Top of Dataset records

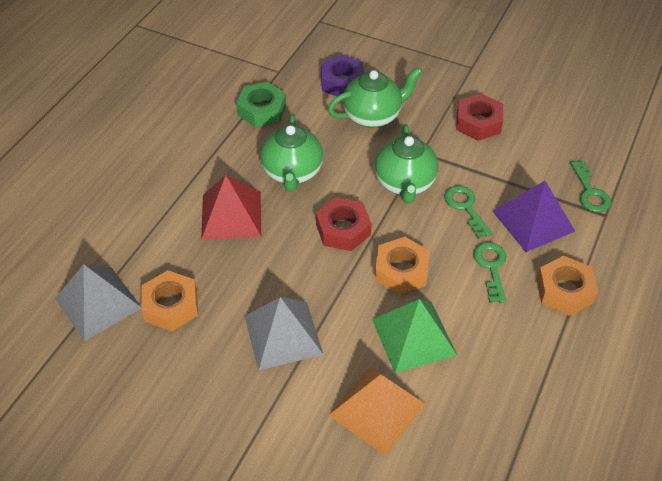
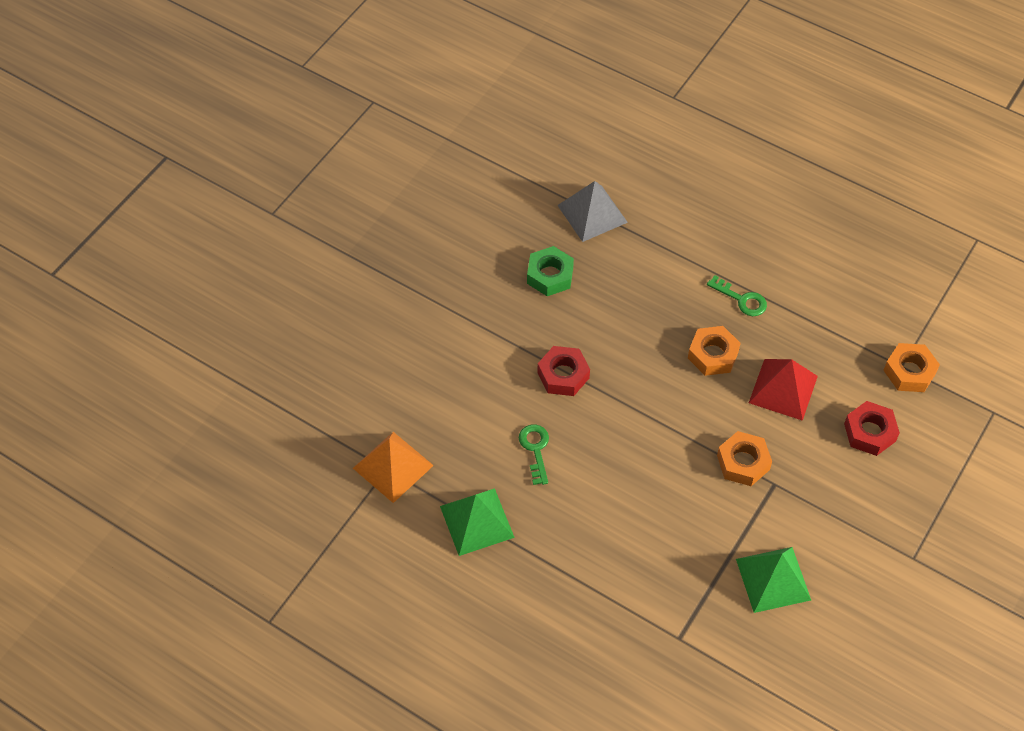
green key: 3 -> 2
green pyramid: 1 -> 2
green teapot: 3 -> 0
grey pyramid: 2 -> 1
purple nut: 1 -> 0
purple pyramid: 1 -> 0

Bottom of Dataset records

* Problem statement *
Give every line above again exactly, omitting whatever pictures appear.

* Result for this task *
green key: 3 -> 2
green pyramid: 1 -> 2
green teapot: 3 -> 0
grey pyramid: 2 -> 1
purple nut: 1 -> 0
purple pyramid: 1 -> 0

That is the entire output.